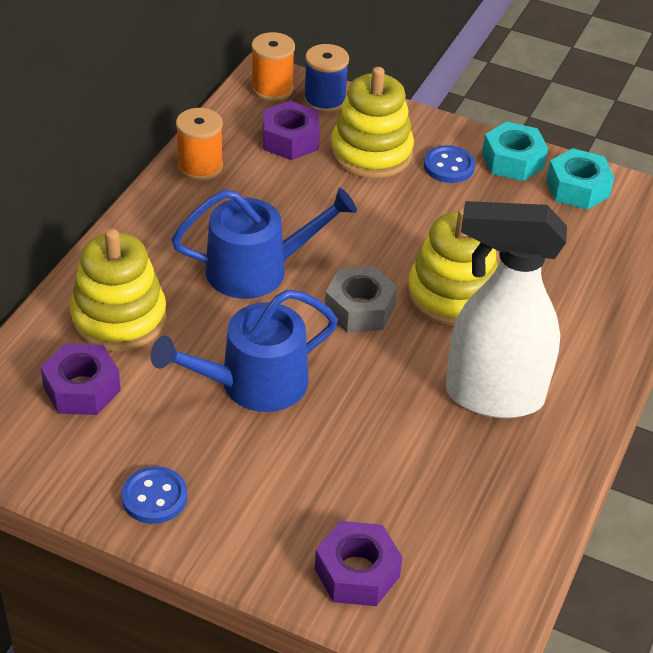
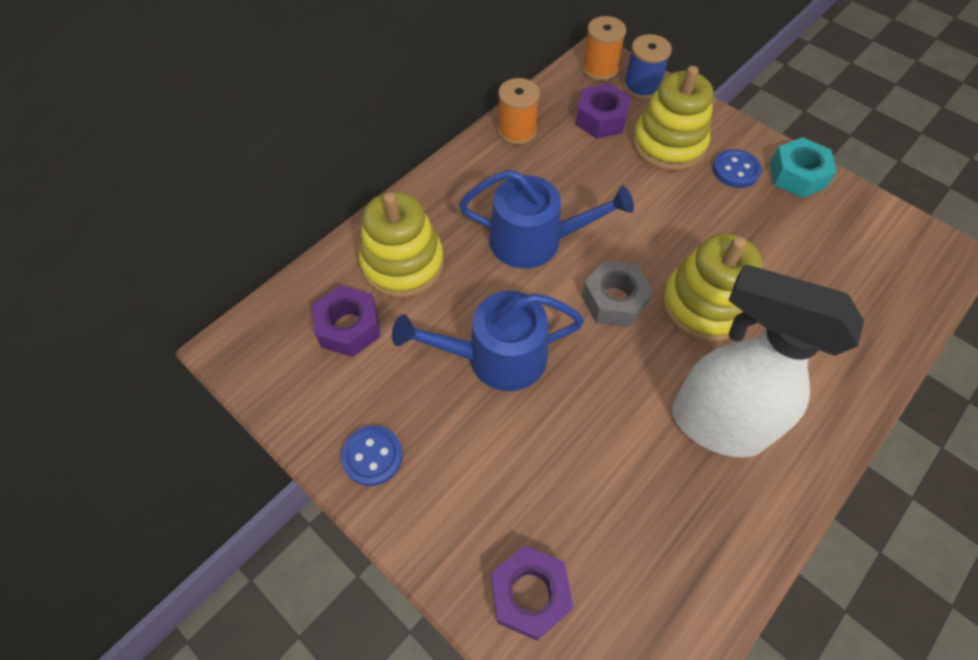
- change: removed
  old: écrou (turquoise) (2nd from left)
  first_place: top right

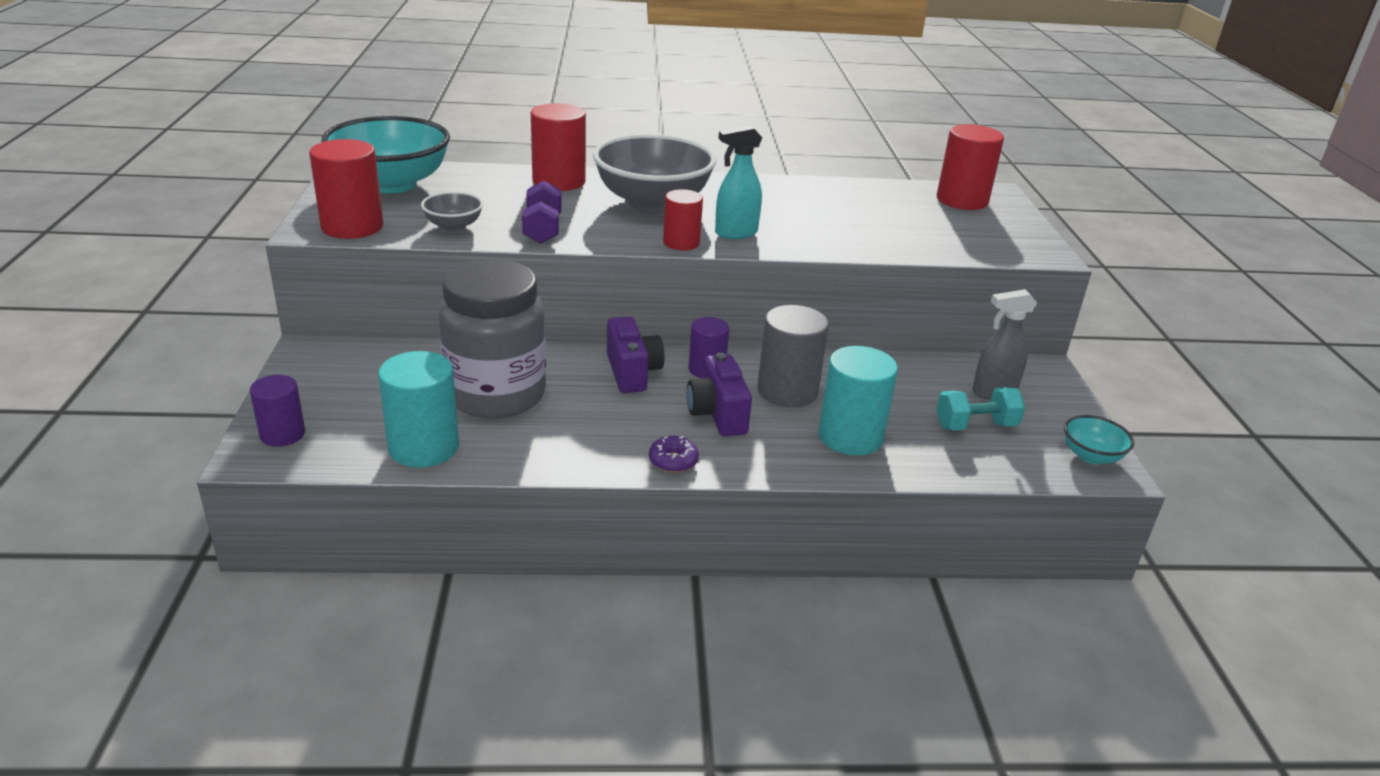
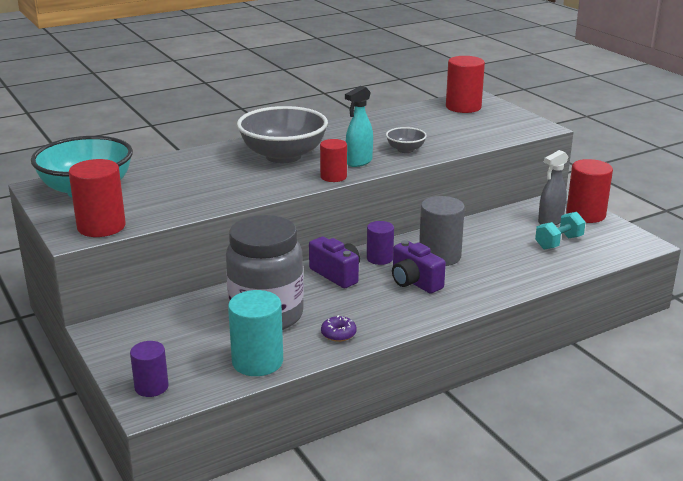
- change: moved
  old: beignet (violet)
  first_place: centre
  second_place: bottom centre
- change: moved
  old: bol (gris) (1st from left in the first image)
  new: bol (gris) (2nd from left)
  first_place: top left
  second_place: top centre
- change: moved
  old: cylindre (rouge) (2nd from left in the first image)
  new: cylindre (rouge) (4th from left)
  first_place: top centre
  second_place: middle right
- change: removed
  old: haltère (violet)
  first_place: top centre
- change: removed
  old: cylindre (turquoise) (2nd from left)
  first_place: centre
- change: removed
  old: bol (turquoise) (2nd from left)
  first_place: middle right

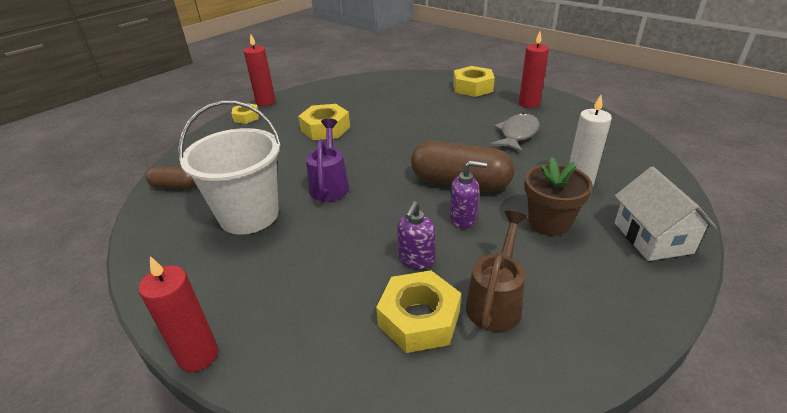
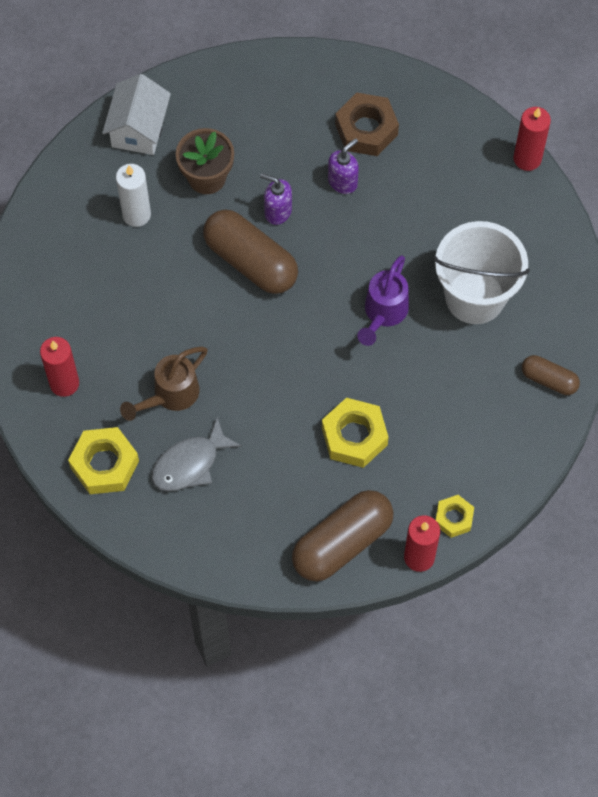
- change: moved
  old: arrosoir (marron)
  first_place: centre
  second_place: middle left
- change: moved
  old: poisson (gris)
  first_place: top centre
  second_place: middle left
- change: added
  new: gélule (marron) (2nd from left)
  second_place: bottom centre
- change: recoloured
  old: écrou (jaune) (3rd from left)
  new: écrou (marron)
  first_place: bottom centre
  second_place: top centre

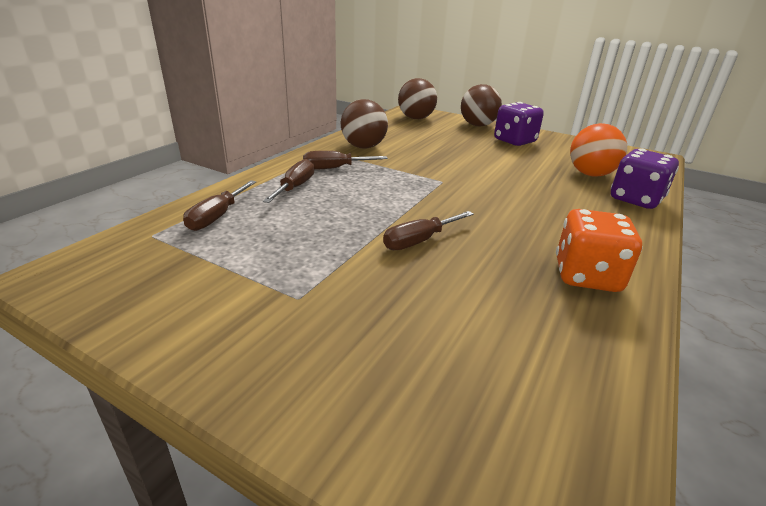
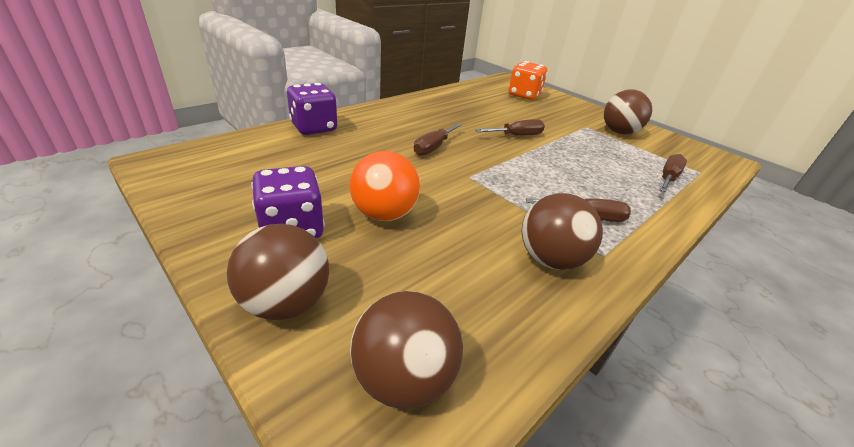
- change: moved
  old: balle (orange)
  first_place: top right
  second_place: centre
- change: moved
  old: tournevis (marron) (2nd from left in the first image)
  new: tournevis (marron) (1st from left)
  first_place: centre
  second_place: top centre
- change: moved
  old: dé (orange)
  first_place: middle right
  second_place: top centre
- change: added
  new: balle (marron) (4th from left)
  second_place: top right

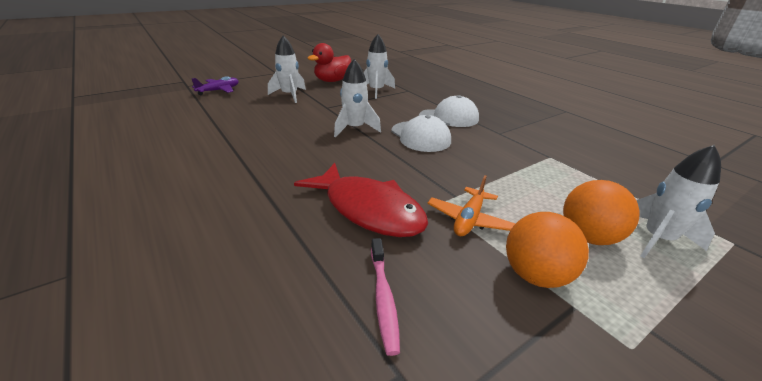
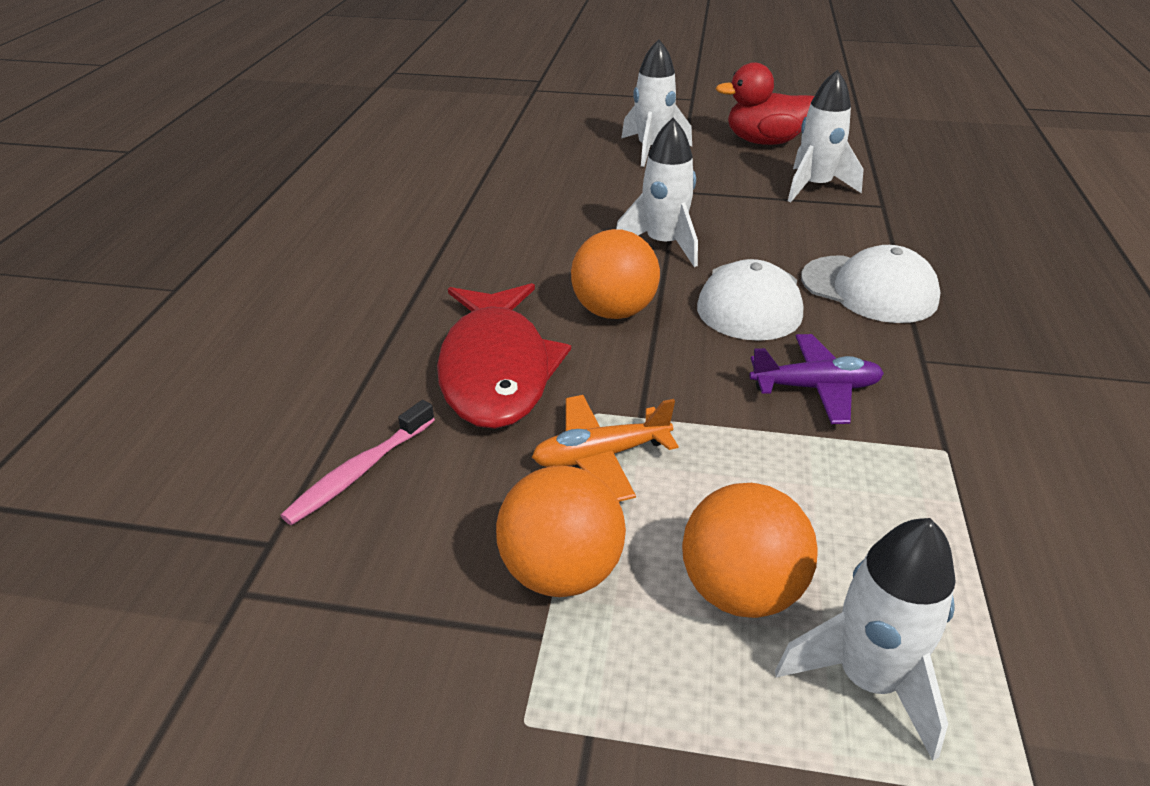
- change: added
  new: balle (orange) (2nd from left)
  second_place: centre
- change: moved
  old: avion (violet)
  first_place: top left
  second_place: middle right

^^^^^^^^

* YOUR INSTRUCTIONS:
Which lines above hold the word "marron"? Copy each of them.

* COMPLETED TASK:
  old: arrosoir (marron)
  new: gélule (marron) (2nd from left)
  new: écrou (marron)
  old: tournevis (marron) (2nd from left in the first image)
  new: tournevis (marron) (1st from left)
  new: balle (marron) (4th from left)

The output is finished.